(THE PROBLEM)
Leave the pictures out, and print everything else in the records exactly.

(MATERIAL PROVIDED)
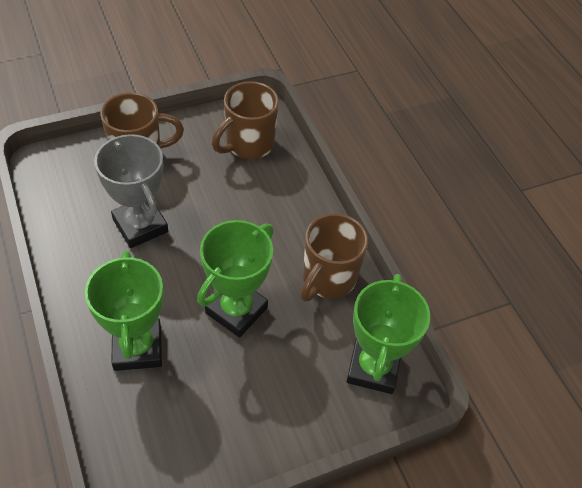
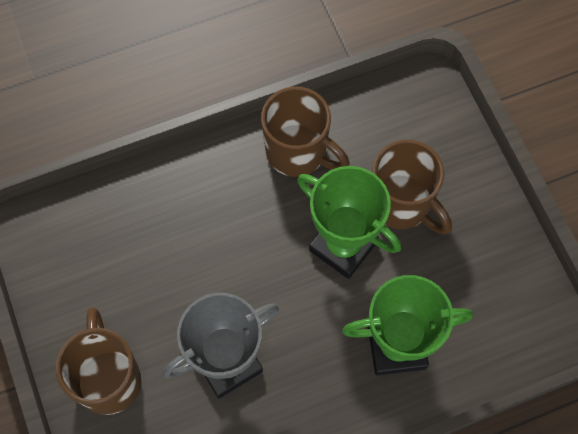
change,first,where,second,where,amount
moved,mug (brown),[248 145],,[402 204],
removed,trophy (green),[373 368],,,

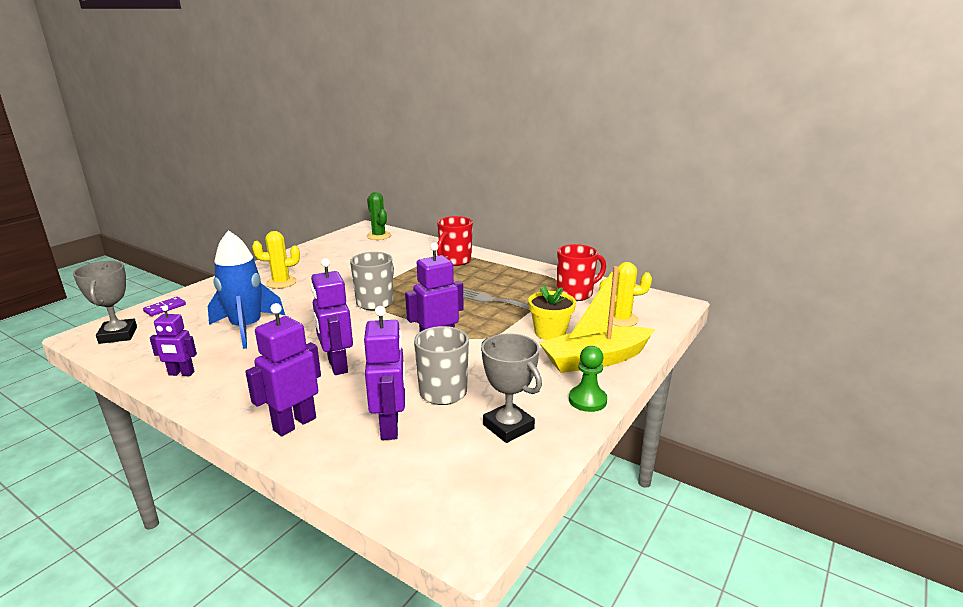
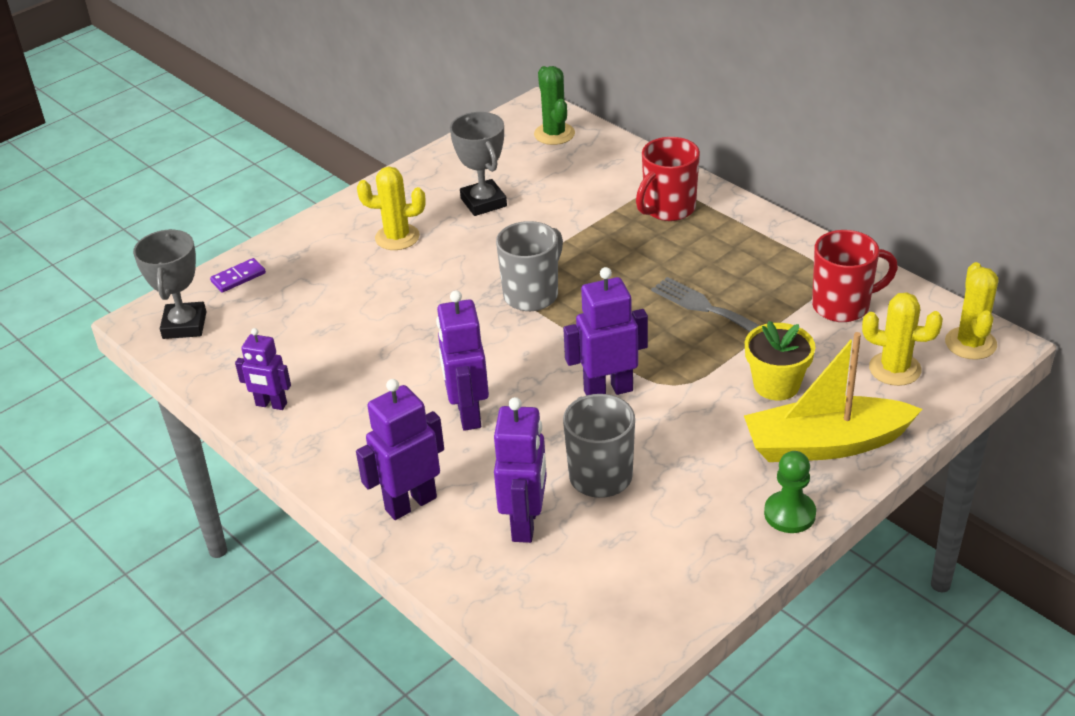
change,first,where,second,where,amount
moved,trophy (grey),[508 427],,[483 202],
added,,,cactus (yellow),[970 343],
removed,rocket (blue),[247 328],,,

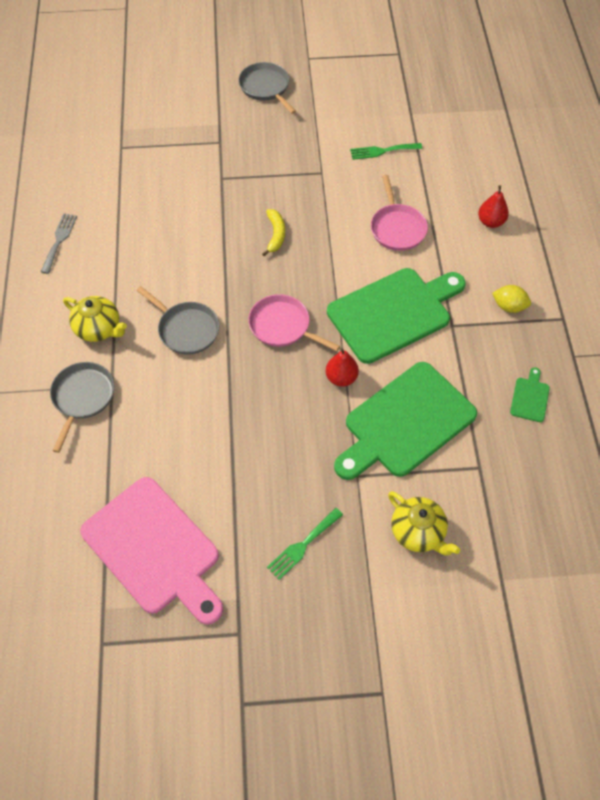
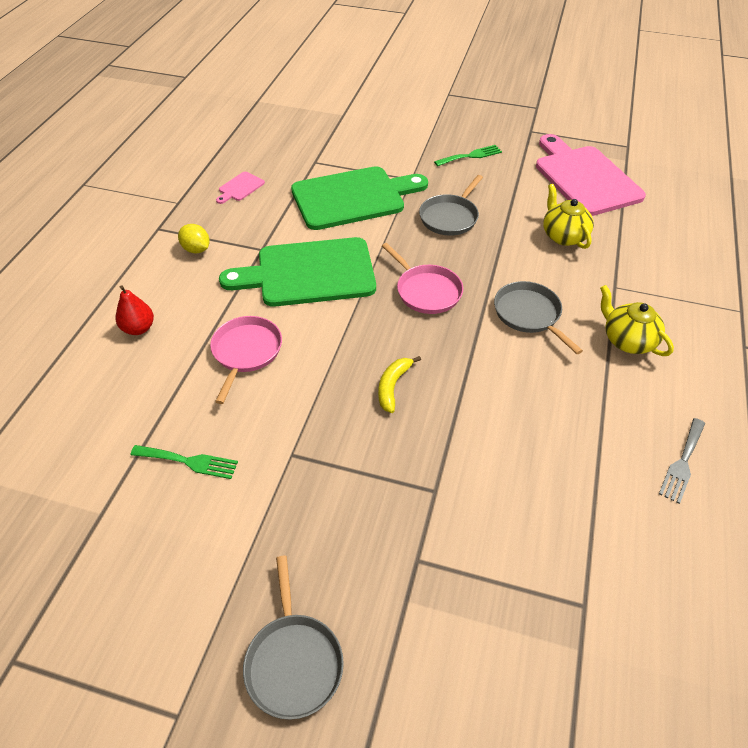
change,first,where,second,where,amount
recoloured,cutting board (green),[530 397],cutting board (pink),[240 187],
moved,pan (grey),[82 397],,[450 217],
moved,teapot (yellow),[418 532],,[563 236],
removed,pear (red),[341 378],,,

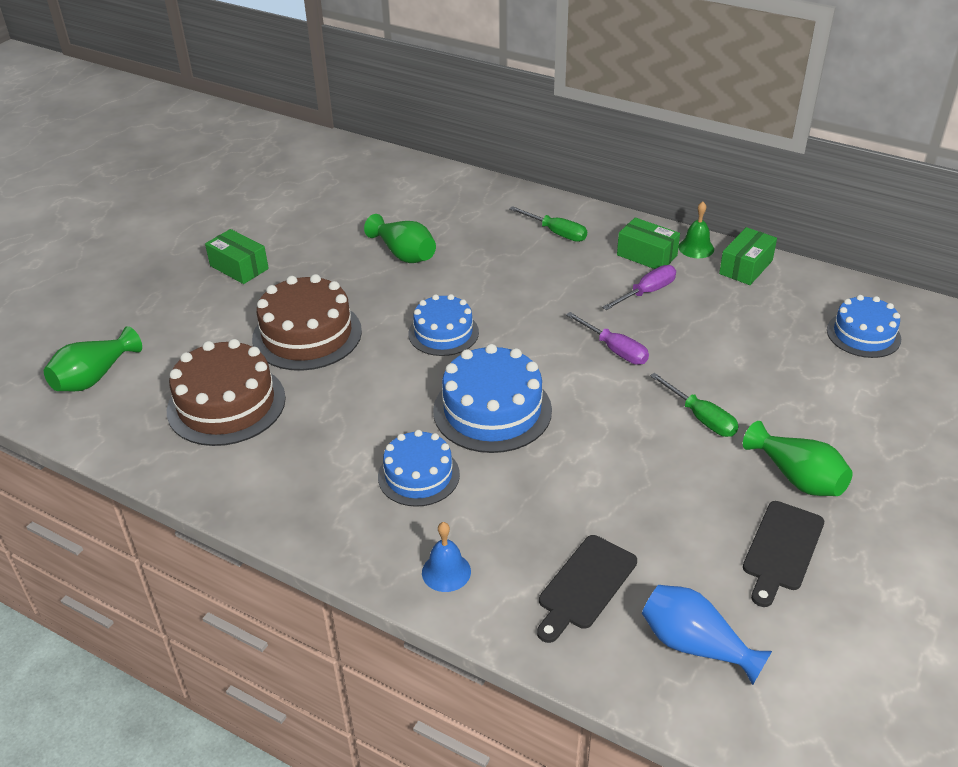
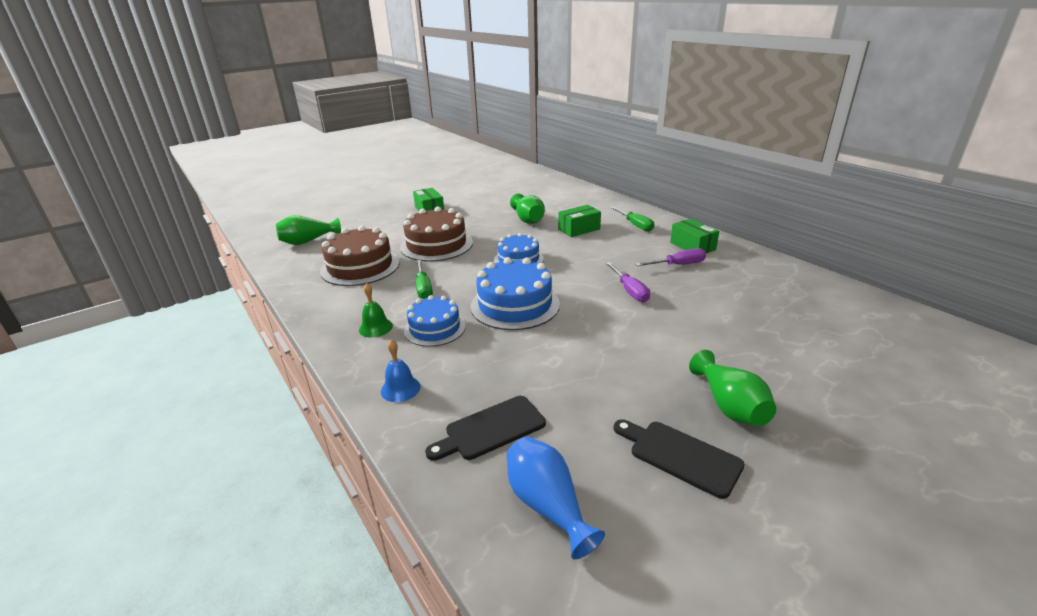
change,first,where,second,where,amount
moved,bell (green),[696 248],,[375 327],
moved,screwdriver (green),[701 418],,[423 288],
moved,box (green),[746 267],,[579 229],
turned,cutting board (black),[781 549],,[680 456],75 degrees clockwise
removed,cake (blue),[863 334],,,

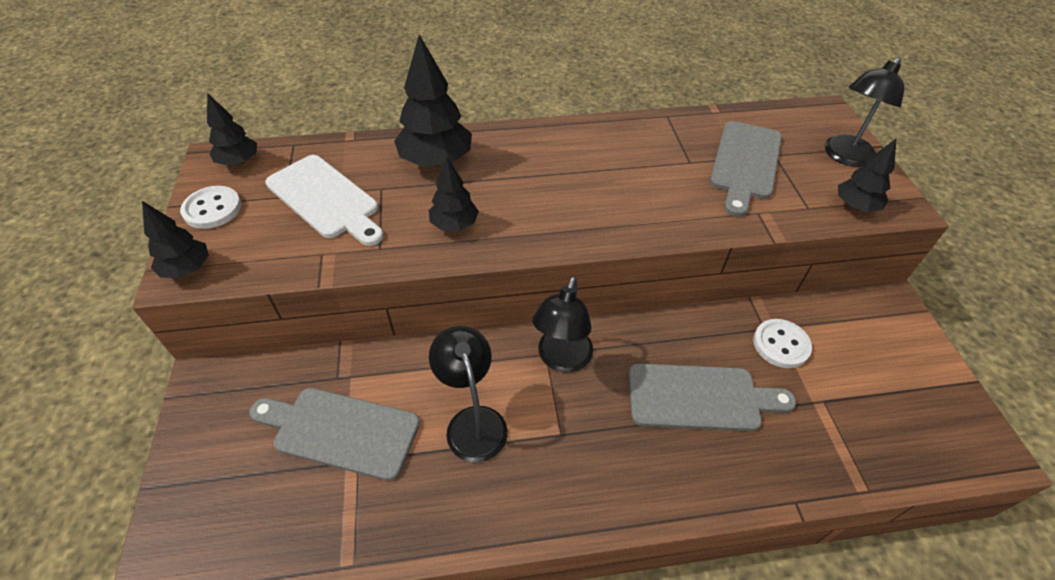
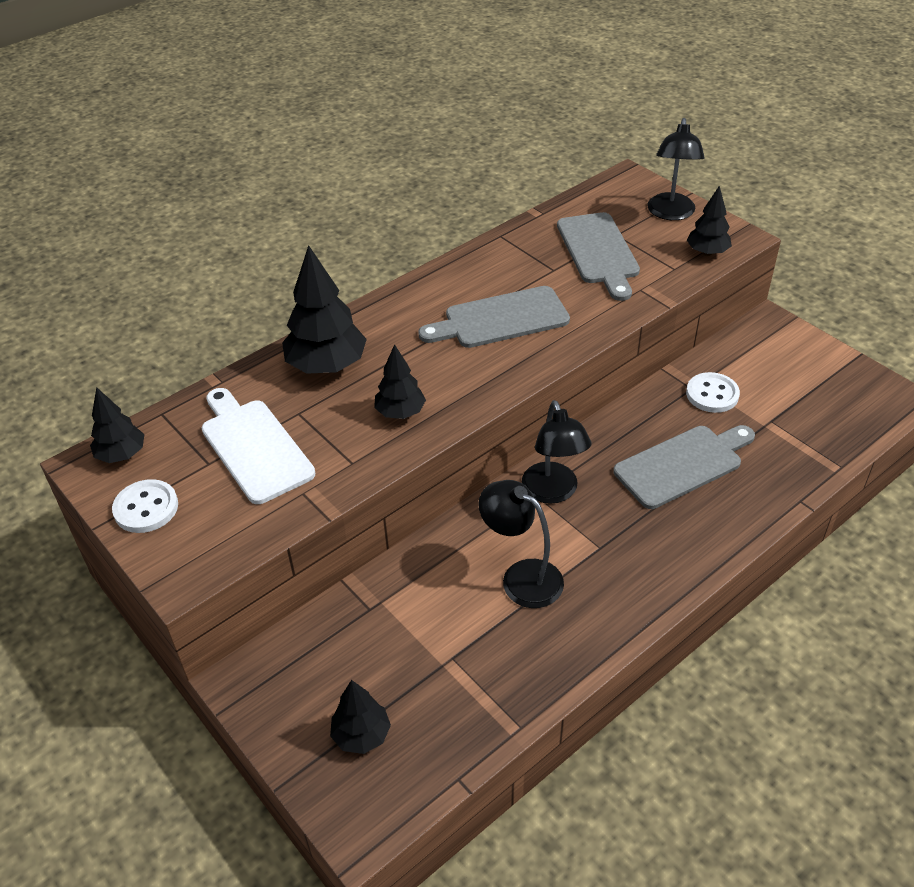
change,first,where,second,where,amount
turned,cutting board (white),[325 199],,[254 447],135 degrees counterclockwise
moved,tree (black),[187 269],,[361 735],
moved,cutting board (grey),[340 431],,[500 319],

(EXERCISE RESULT)
change,first,where,second,where,amount
moved,mug (brown),[248 145],,[402 204],
removed,trophy (green),[373 368],,,

change,first,where,second,where,amount
moved,trophy (grey),[508 427],,[483 202],
added,,,cactus (yellow),[970 343],
removed,rocket (blue),[247 328],,,

change,first,where,second,where,amount
recoloured,cutting board (green),[530 397],cutting board (pink),[240 187],
moved,pan (grey),[82 397],,[450 217],
moved,teapot (yellow),[418 532],,[563 236],
removed,pear (red),[341 378],,,

change,first,where,second,where,amount
moved,bell (green),[696 248],,[375 327],
moved,screwdriver (green),[701 418],,[423 288],
moved,box (green),[746 267],,[579 229],
turned,cutting board (black),[781 549],,[680 456],75 degrees clockwise
removed,cake (blue),[863 334],,,

change,first,where,second,where,amount
turned,cutting board (white),[325 199],,[254 447],135 degrees counterclockwise
moved,tree (black),[187 269],,[361 735],
moved,cutting board (grey),[340 431],,[500 319],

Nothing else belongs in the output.